Task item:
For the word "none", count the lines in the records below that include it and give only that number.

*** Provided information

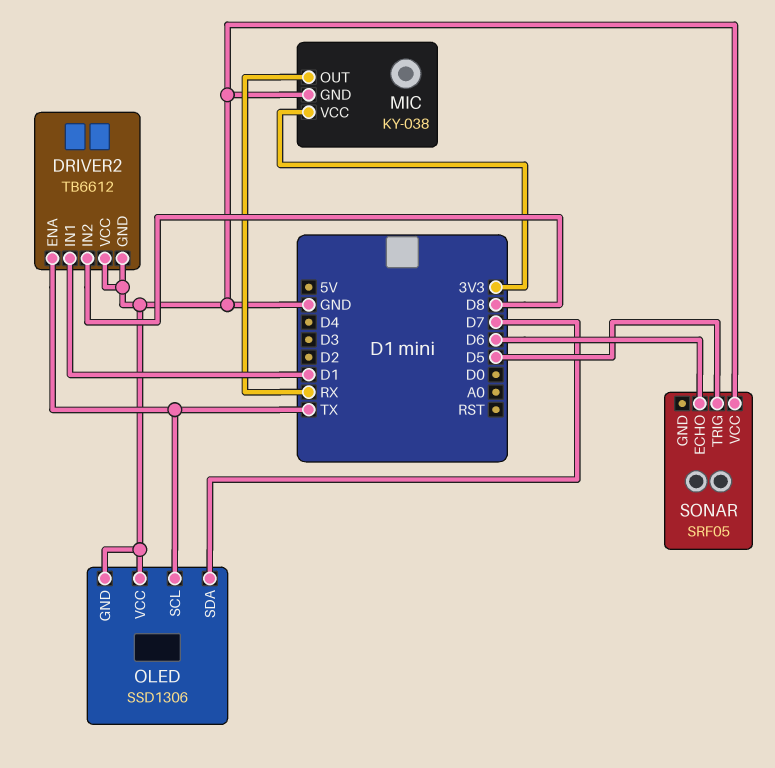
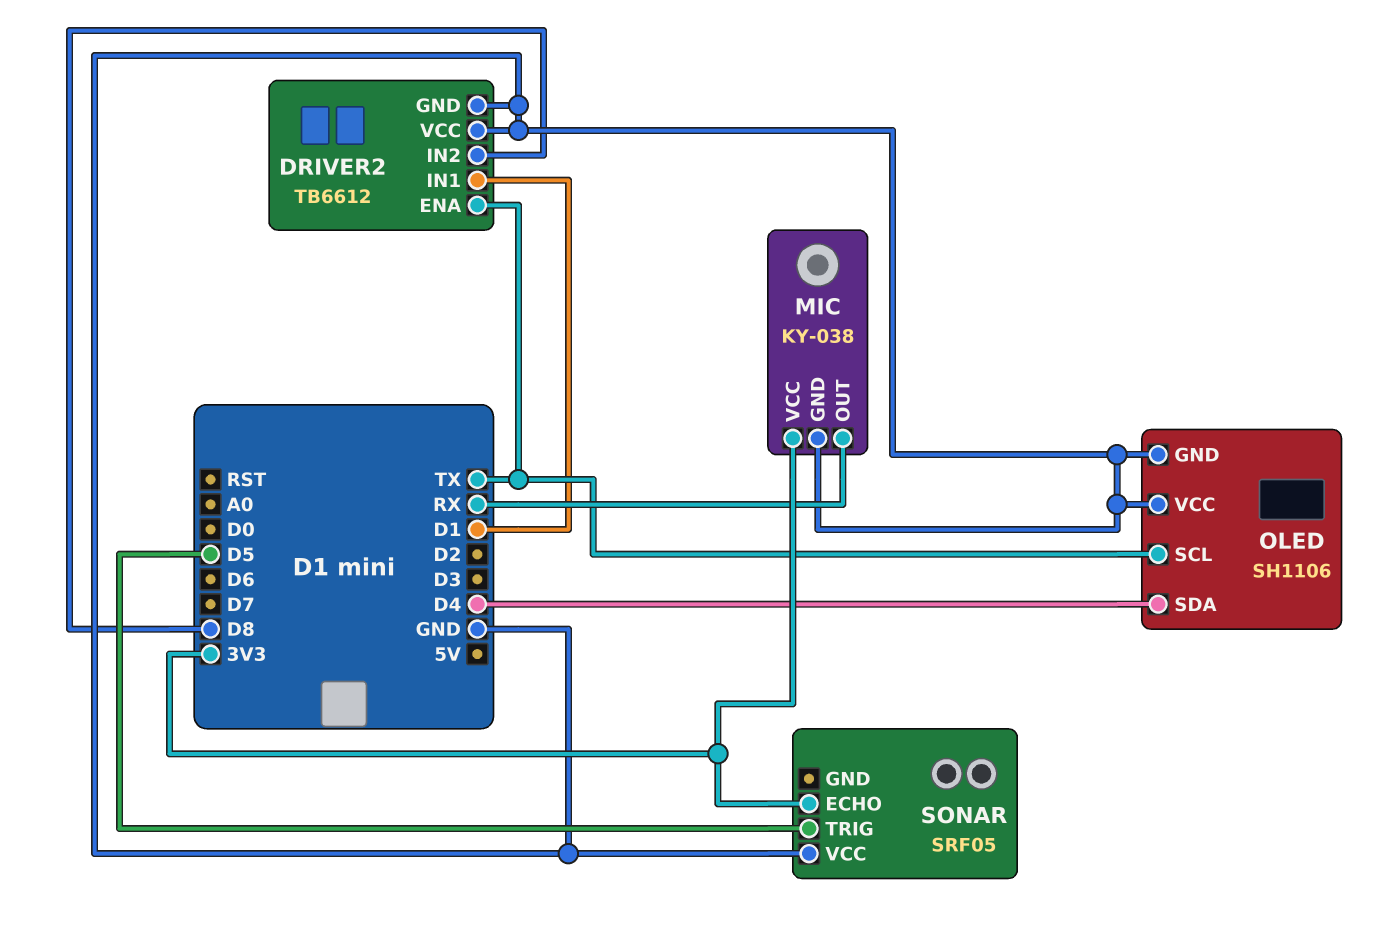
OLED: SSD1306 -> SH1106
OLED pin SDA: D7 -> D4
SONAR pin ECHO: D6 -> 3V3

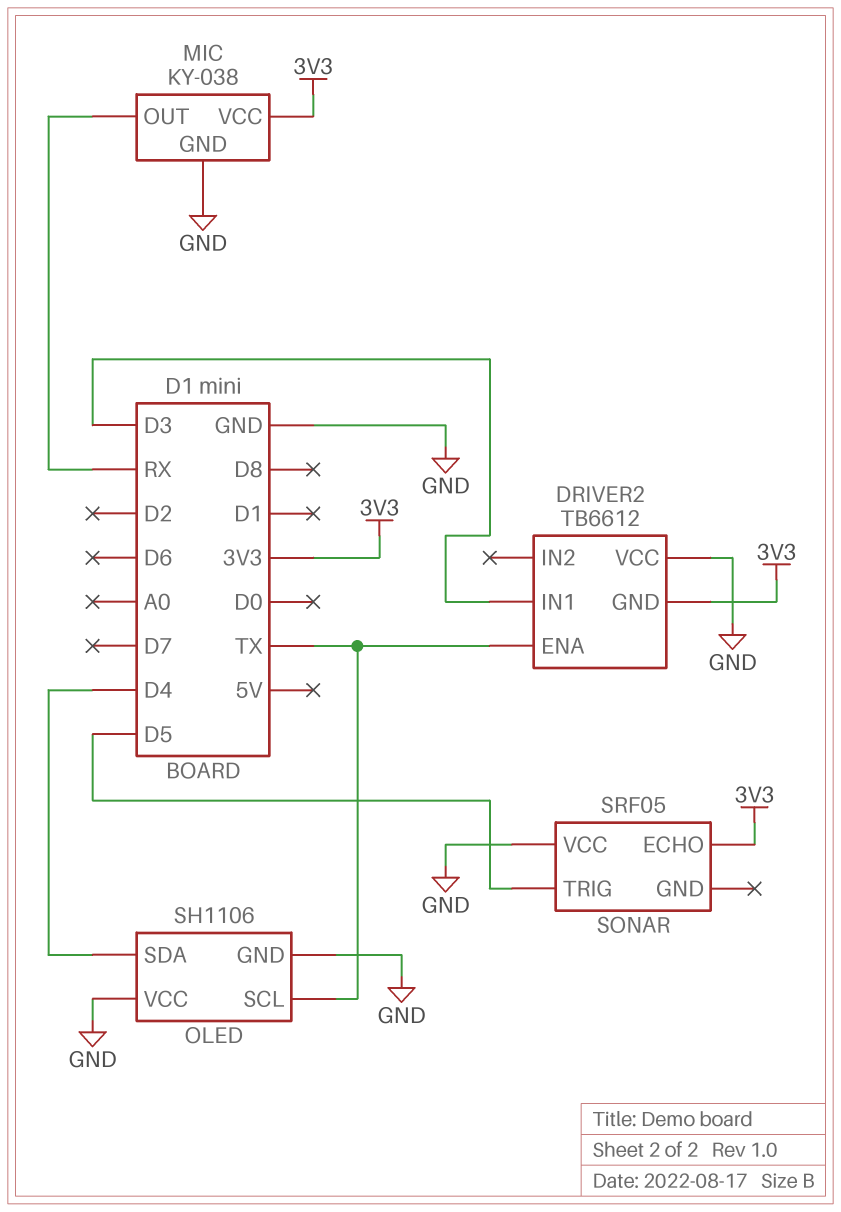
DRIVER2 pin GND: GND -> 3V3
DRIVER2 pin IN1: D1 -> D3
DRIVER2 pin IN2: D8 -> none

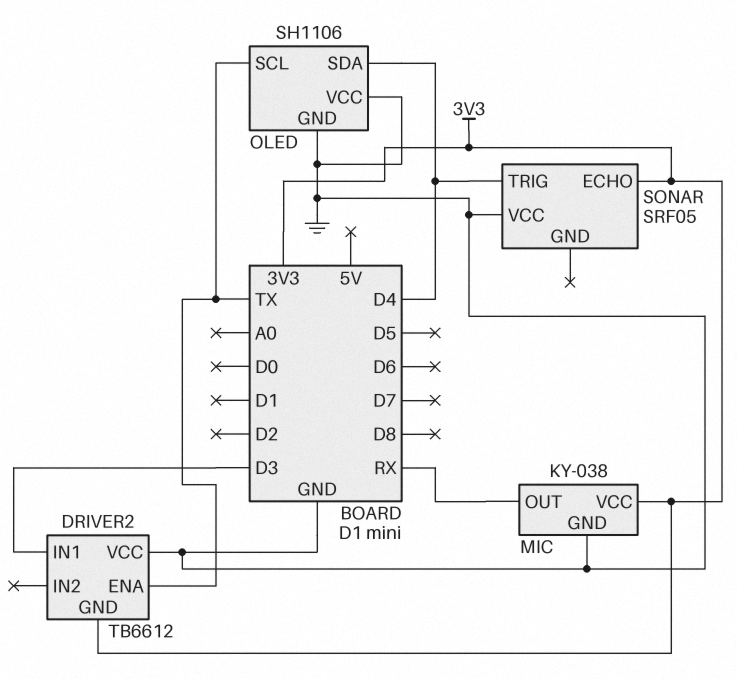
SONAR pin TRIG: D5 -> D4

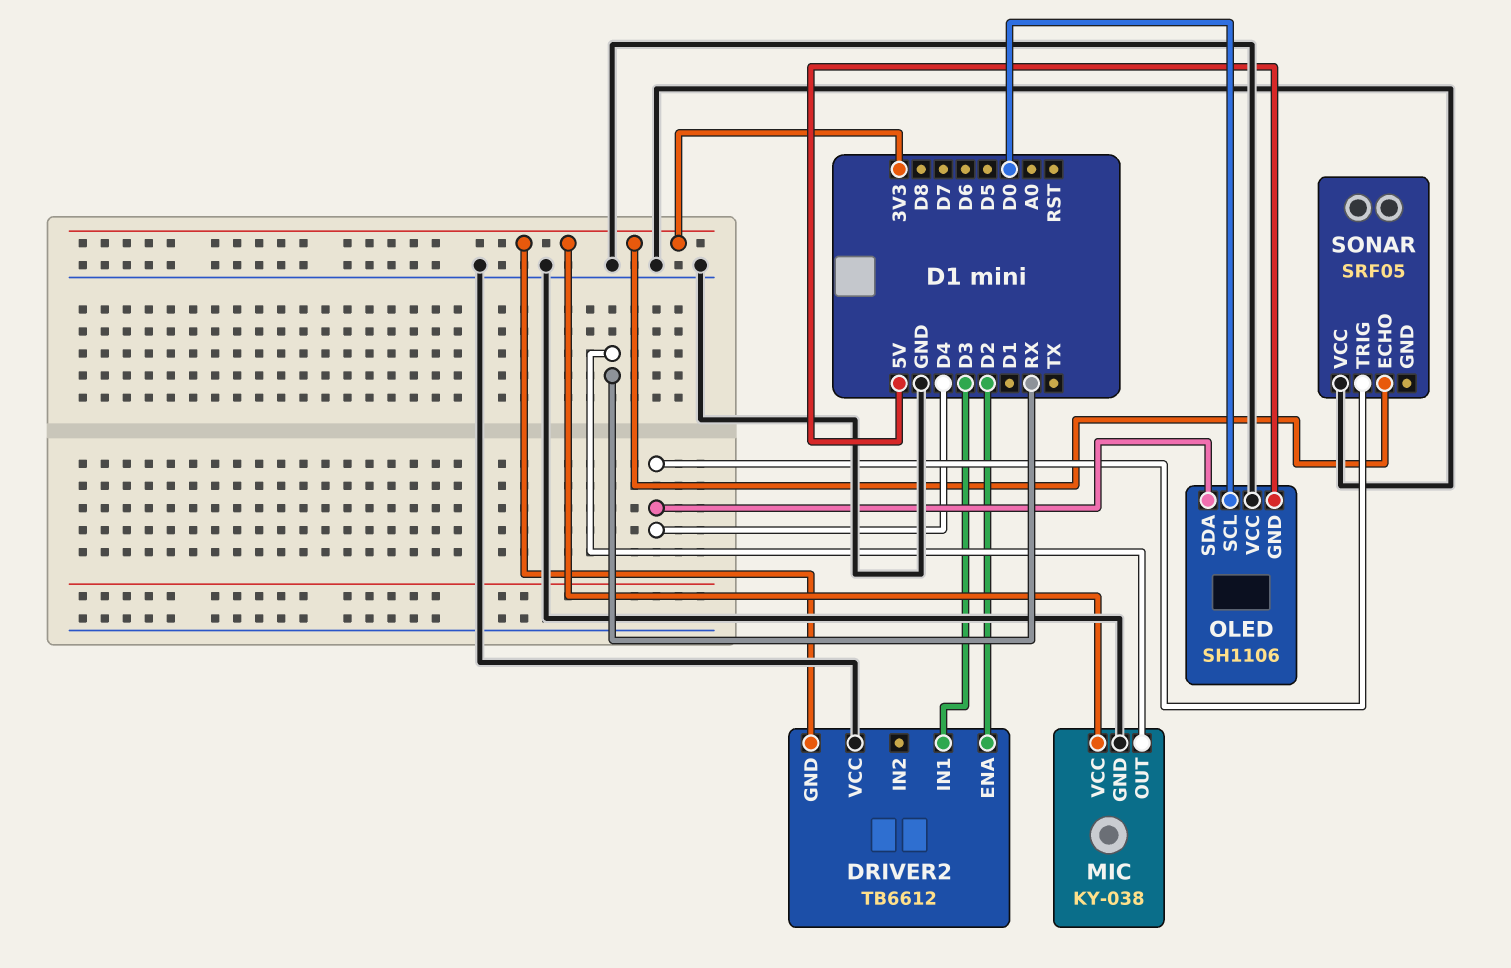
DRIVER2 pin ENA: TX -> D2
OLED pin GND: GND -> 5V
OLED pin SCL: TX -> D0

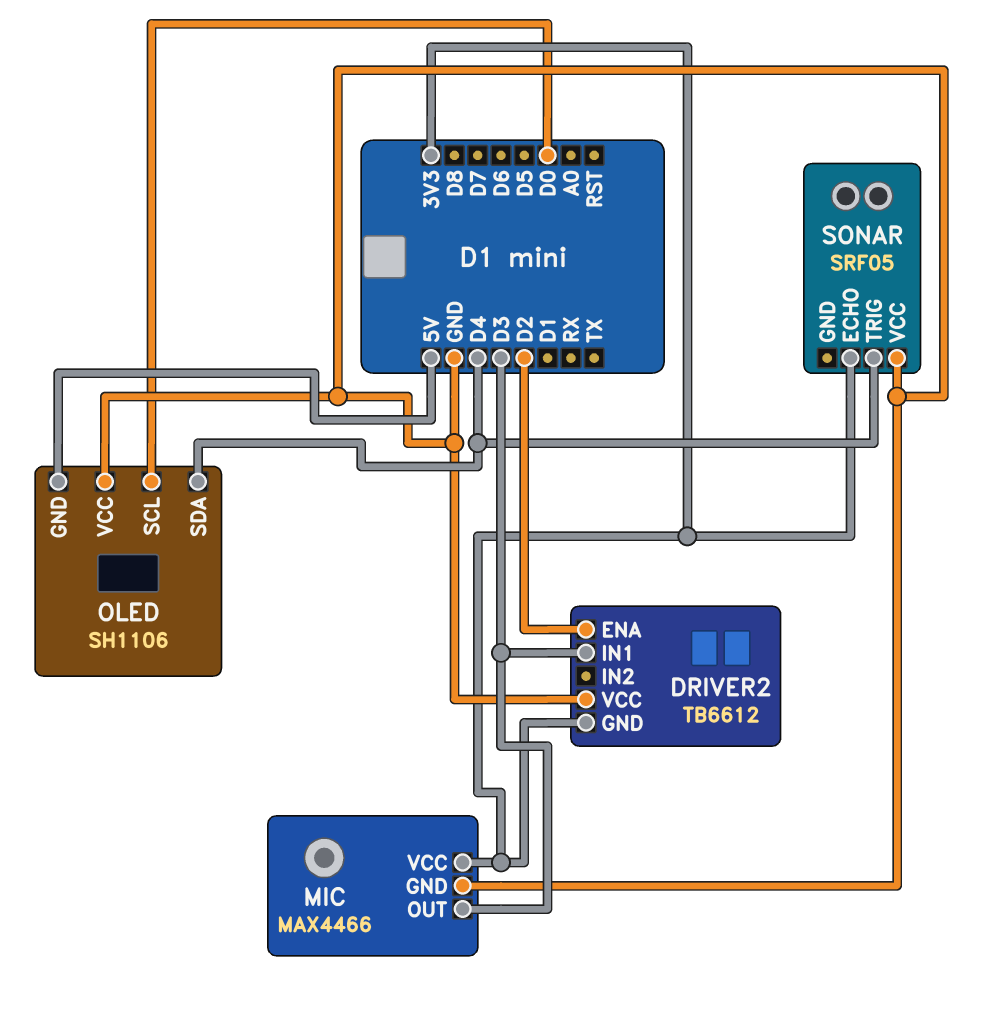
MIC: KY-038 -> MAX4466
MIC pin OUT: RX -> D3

******
*** Provided information

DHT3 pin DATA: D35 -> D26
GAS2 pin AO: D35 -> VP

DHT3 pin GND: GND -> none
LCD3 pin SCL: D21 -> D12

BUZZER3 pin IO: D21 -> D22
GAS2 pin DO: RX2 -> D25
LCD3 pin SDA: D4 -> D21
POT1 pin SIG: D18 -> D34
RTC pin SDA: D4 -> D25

******

Task result:
2